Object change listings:
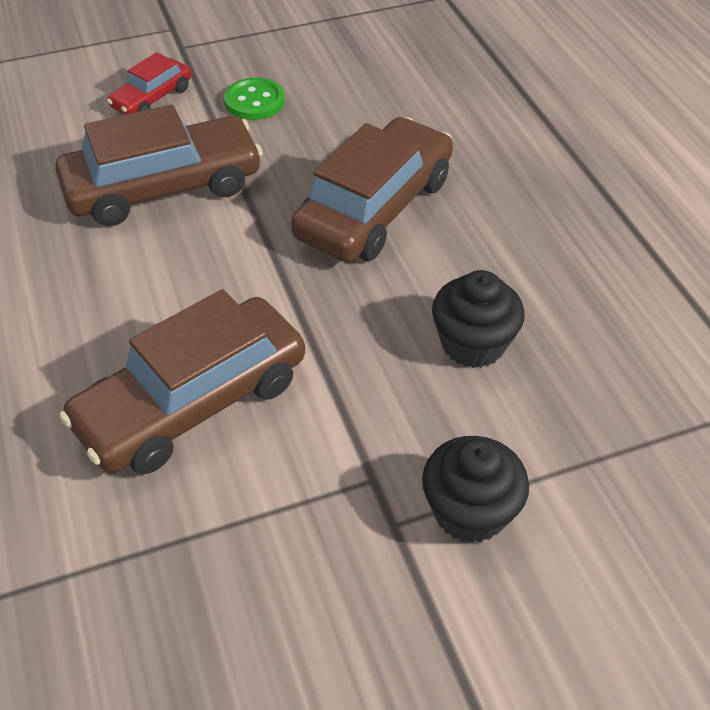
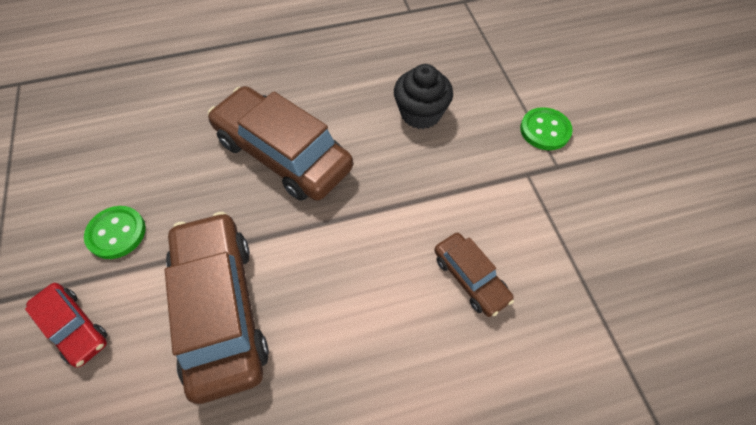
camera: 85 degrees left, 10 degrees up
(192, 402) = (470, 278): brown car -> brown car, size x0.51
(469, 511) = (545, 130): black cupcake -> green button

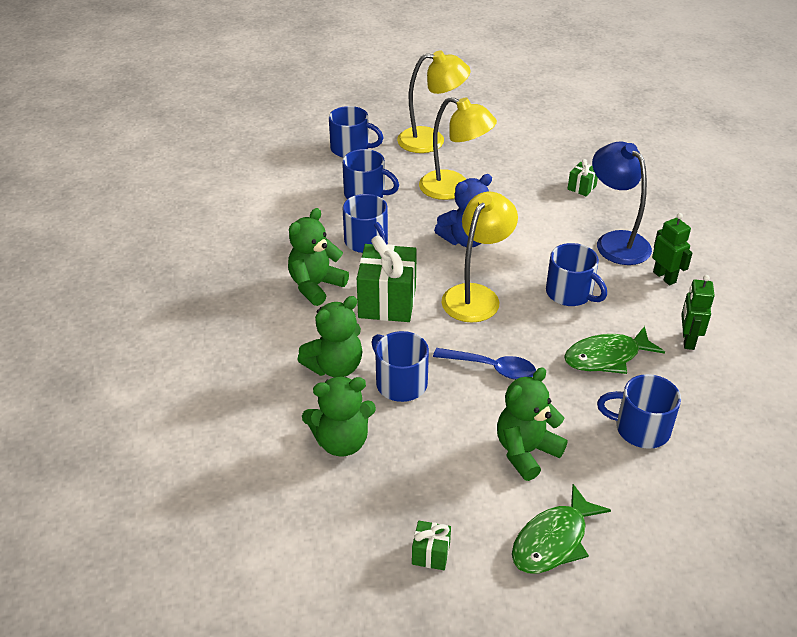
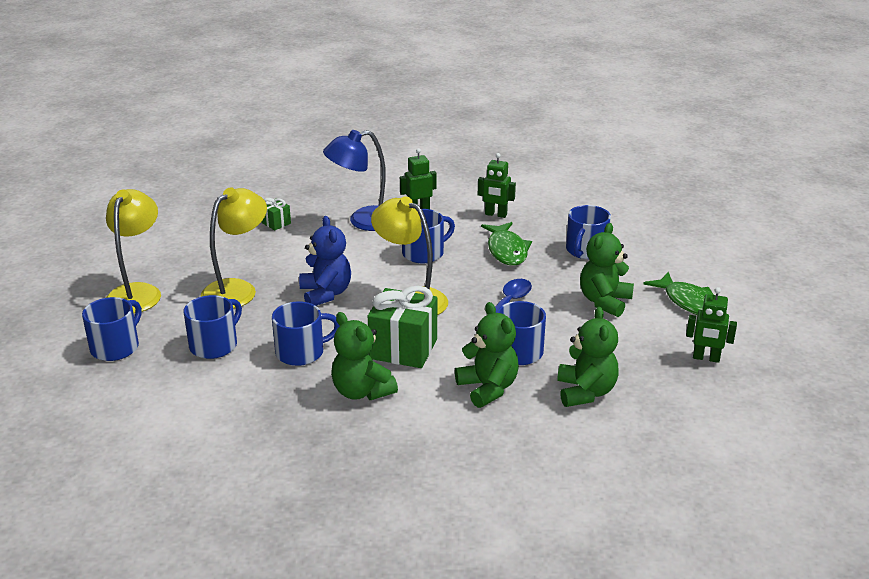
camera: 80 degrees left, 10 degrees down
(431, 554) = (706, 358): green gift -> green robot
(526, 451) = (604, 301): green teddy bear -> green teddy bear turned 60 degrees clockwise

--

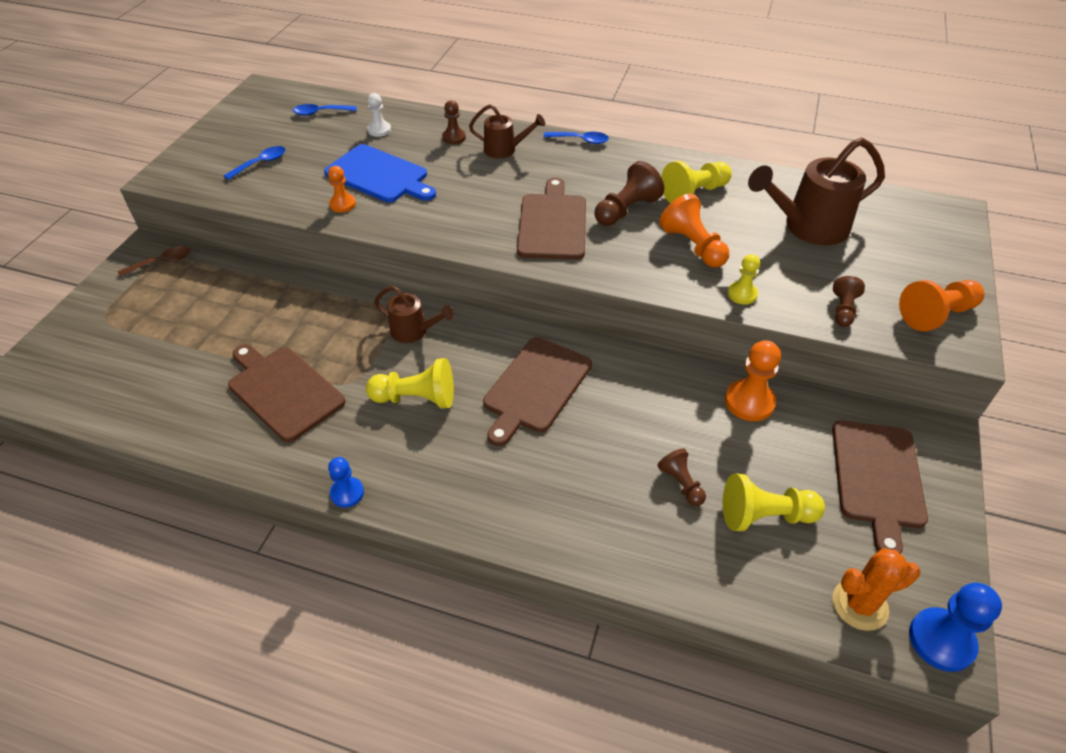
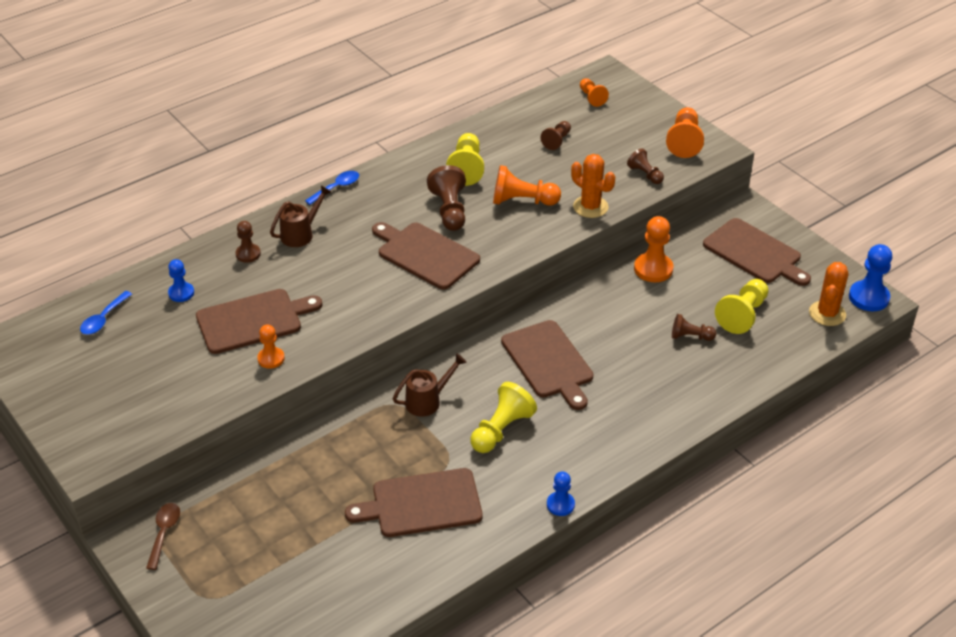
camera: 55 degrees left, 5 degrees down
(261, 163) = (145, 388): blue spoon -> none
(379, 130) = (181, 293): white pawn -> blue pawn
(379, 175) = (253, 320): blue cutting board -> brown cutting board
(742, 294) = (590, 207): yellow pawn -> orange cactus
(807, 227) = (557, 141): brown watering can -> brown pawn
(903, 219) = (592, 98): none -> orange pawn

▶ **PROBLEM STATEMENT**: Above are some records; extract exactly the lines from the one containing "camera: 85 degrees left, 10 degrees up" through the one containing "(526, 451) = (604, 301): green" and drop the pictures.

▶ **THE ANSWER**:
camera: 85 degrees left, 10 degrees up
(192, 402) = (470, 278): brown car -> brown car, size x0.51
(469, 511) = (545, 130): black cupcake -> green button

camera: 80 degrees left, 10 degrees down
(431, 554) = (706, 358): green gift -> green robot
(526, 451) = (604, 301): green teddy bear -> green teddy bear turned 60 degrees clockwise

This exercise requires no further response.